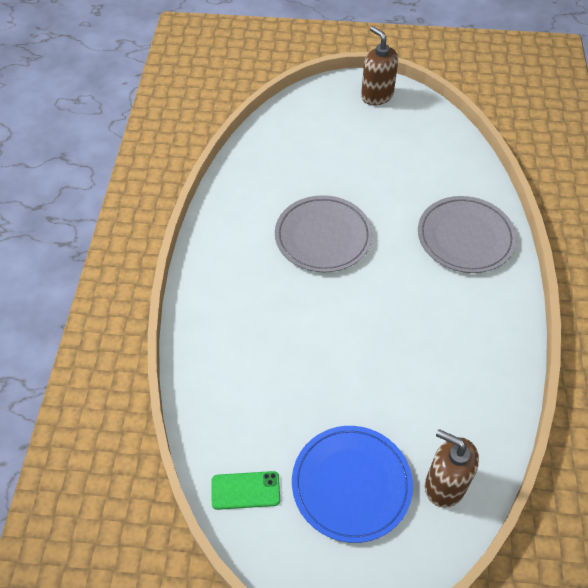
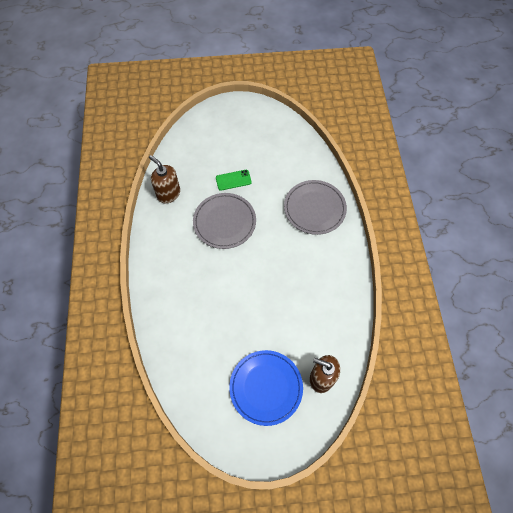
camera: 10 degrees left, 10 degrees up
(245, 490) = (202, 403): green phone -> green phone (233, 180)
(376, 95) = (245, 112): brown soap dispenser -> brown soap dispenser (168, 194)

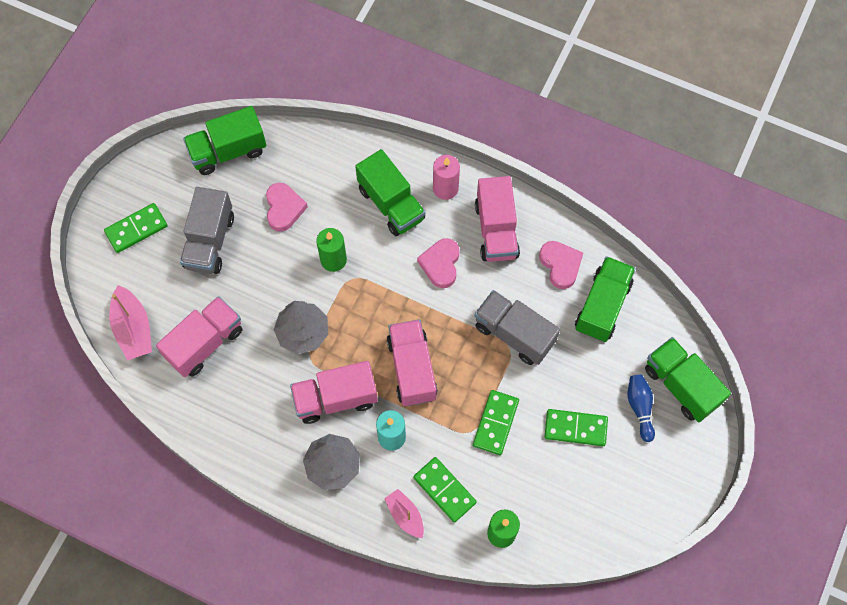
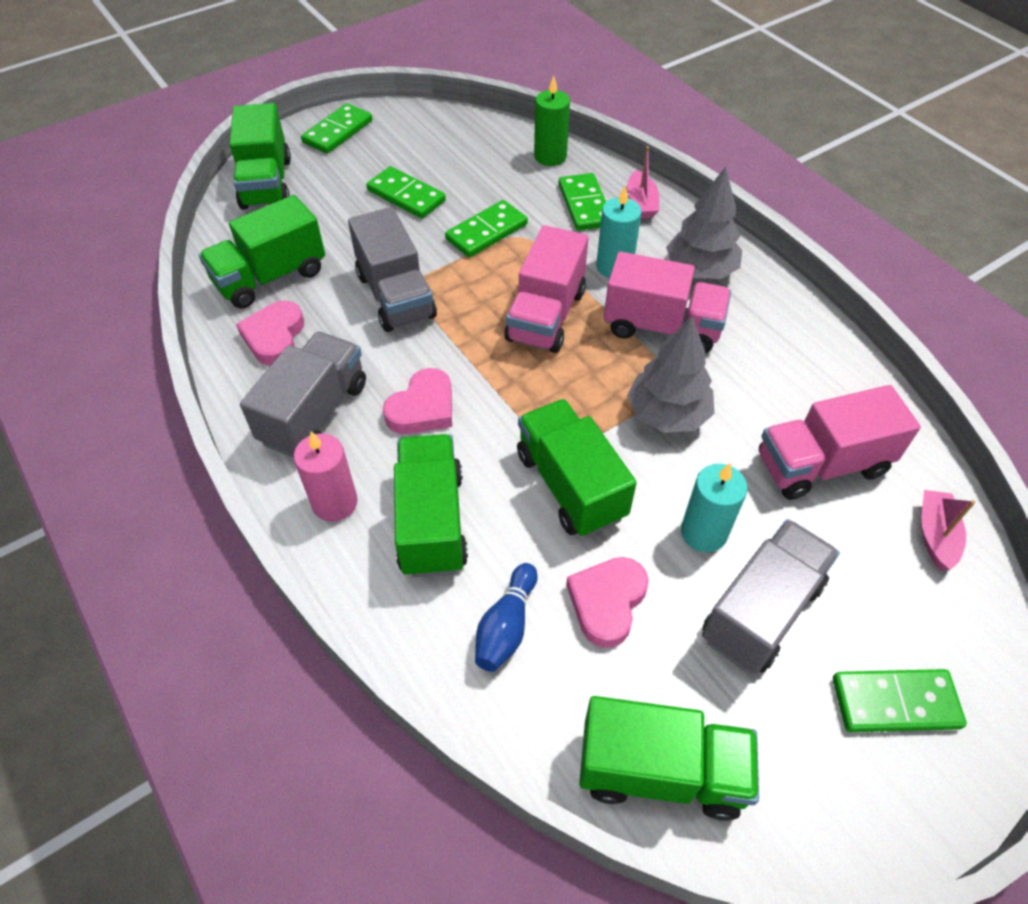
camera: 150 degrees left, 15 degrees down
(133, 329) = (935, 535): pink boat -> pink boat, size x0.64
(253, 268) = (703, 532): none -> turquoise candle
(333, 260) = (570, 485): green candle -> green truck
(496, 230) = (314, 413): pink truck -> grey truck
(640, 408) = (326, 184): blue bowling pin -> blue bowling pin (506, 626)
(680, 470) = (337, 132): none -> green domino

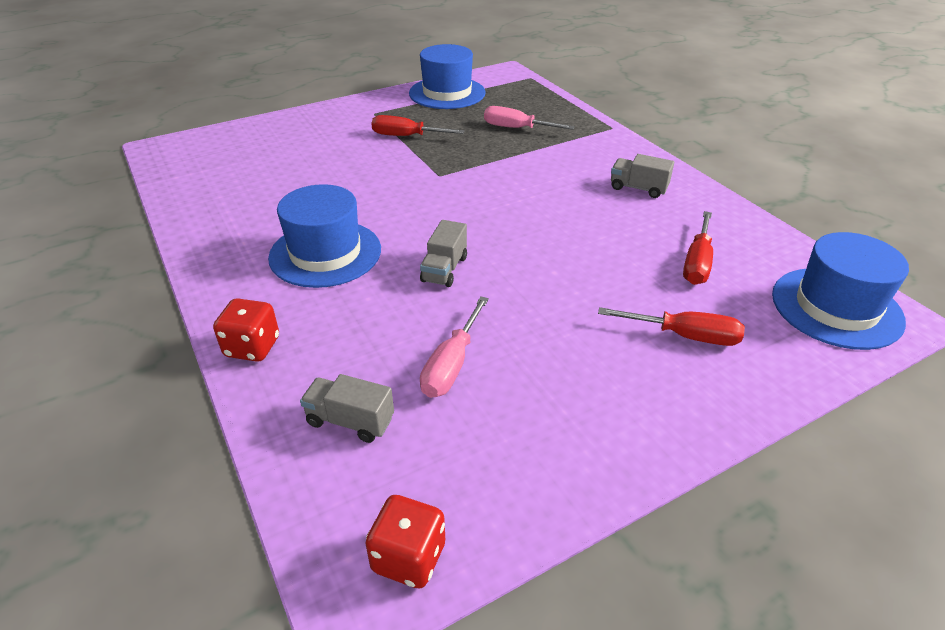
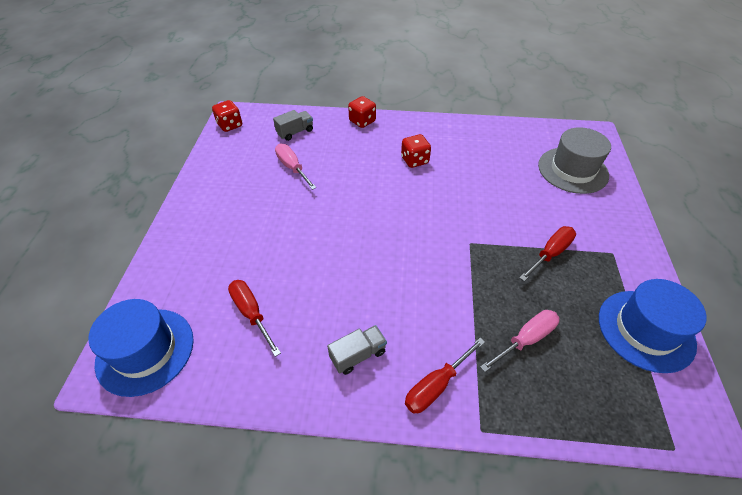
camera: 125 degrees right, 10 degrees up
(255, 148) = (572, 170): none -> grey hat
(325, 253) = (414, 160): blue hat -> red dice
(444, 269) = (360, 196): grey truck -> none
(684, 336) = (216, 256): red screwdriver -> red screwdriver (436, 385)

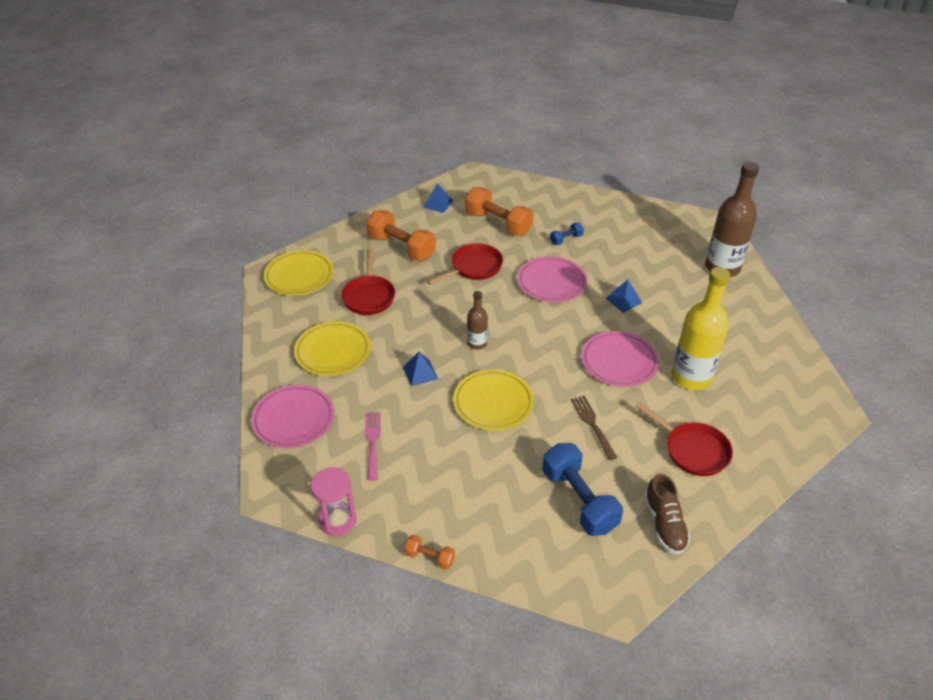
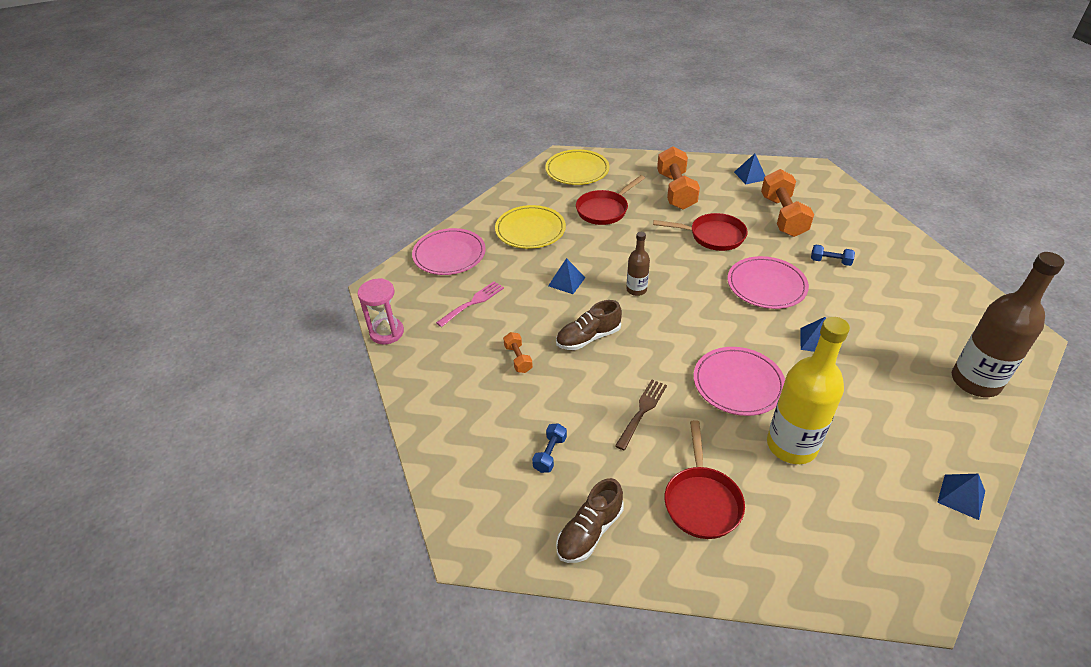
camera: 50 degrees right, 0 degrees up
(430, 557) = (401, 401): orange dumbbell -> orange dumbbell (518, 359)
(493, 402) = (588, 338): yellow plate -> brown shoe
(579, 500) = (550, 454): blue dumbbell -> blue dumbbell, size x0.48
(789, 340) = (961, 496): none -> blue pyramid

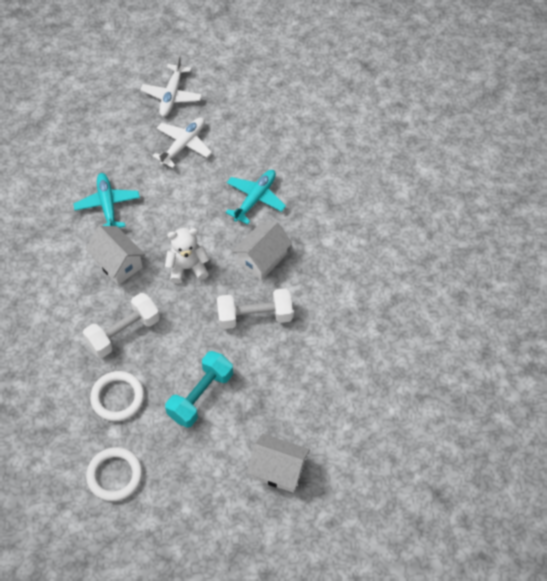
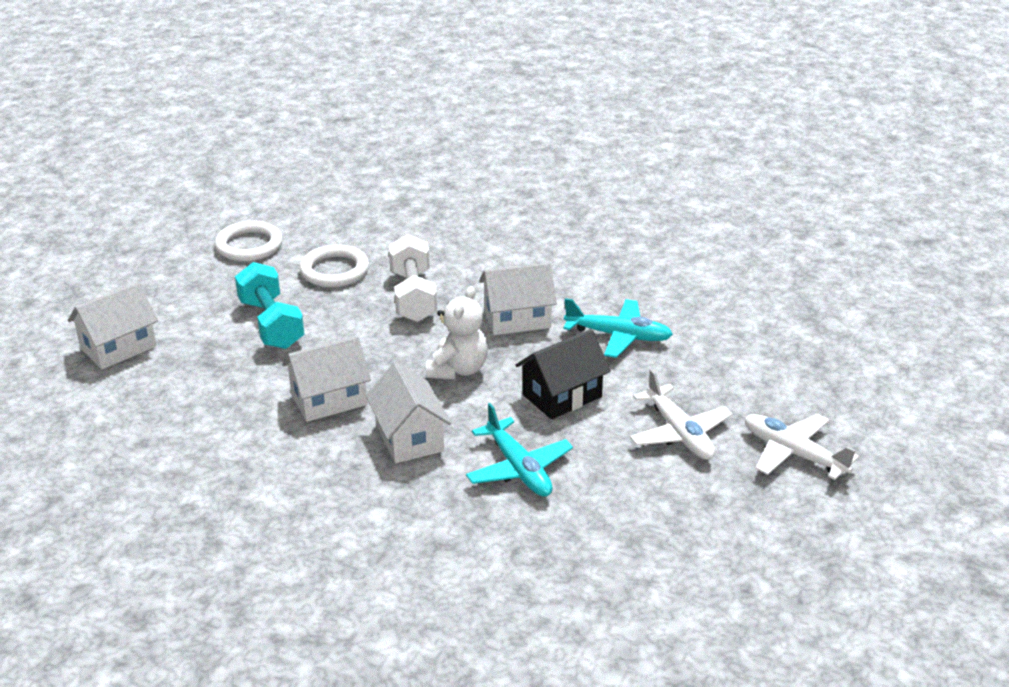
camera: 120 degrees right, 25 degrees down
(182, 207) = (562, 396): none -> black house
(255, 316) = (329, 400): white dumbbell -> white house

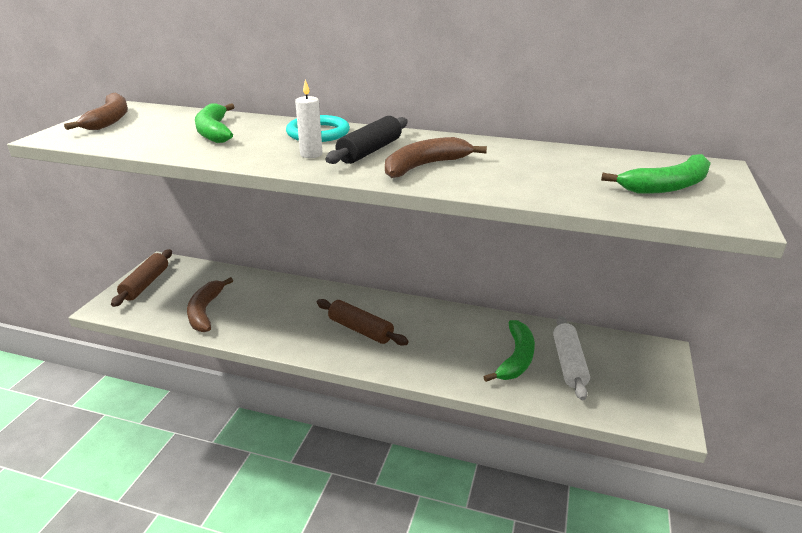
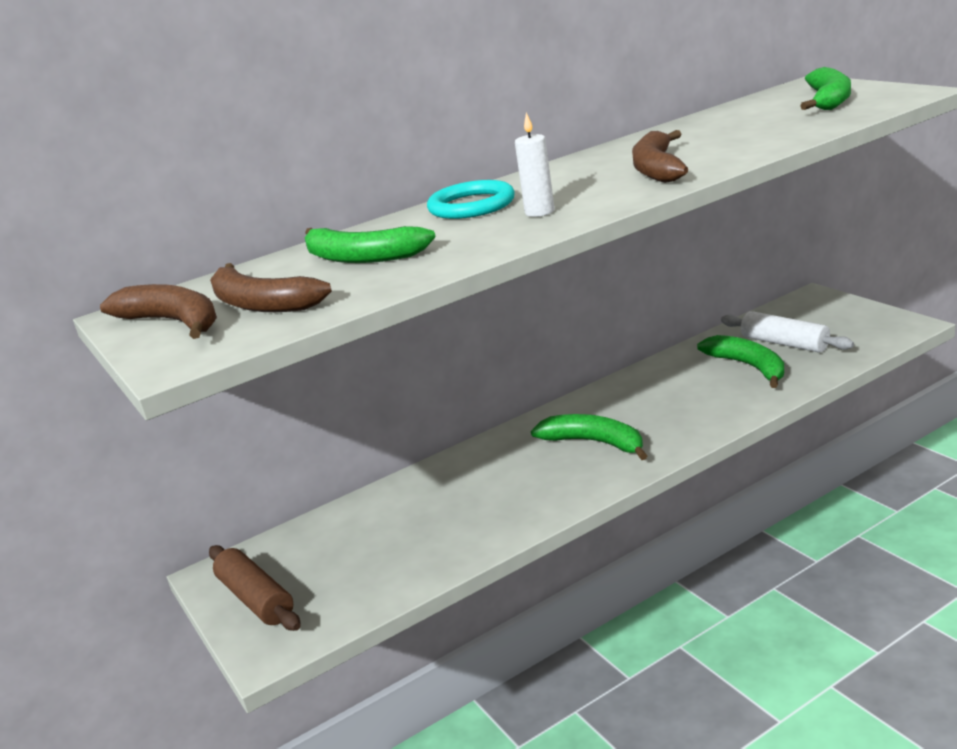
camera: 45 degrees left, 5 degrees down
(205, 311) = (406, 553): brown banana -> brown banana (260, 304)
(360, 330) = (595, 443): brown rolling pin -> green banana
(370, 151) = (574, 187): black rolling pin -> none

*Your instructions:* The answer is the lines of the material above, from the one containing "(325, 253) = (414, 160): blue hat -> red dice" down to the one containing "(182, 207) = (562, 396): none -> black house", given exactly and without images.

*Answer to the exercise:*
(325, 253) = (414, 160): blue hat -> red dice
(444, 269) = (360, 196): grey truck -> none
(684, 336) = (216, 256): red screwdriver -> red screwdriver (436, 385)

camera: 50 degrees right, 0 degrees up
(430, 557) = (401, 401): orange dumbbell -> orange dumbbell (518, 359)
(493, 402) = (588, 338): yellow plate -> brown shoe
(579, 500) = (550, 454): blue dumbbell -> blue dumbbell, size x0.48
(789, 340) = (961, 496): none -> blue pyramid

camera: 120 degrees right, 25 degrees down
(182, 207) = (562, 396): none -> black house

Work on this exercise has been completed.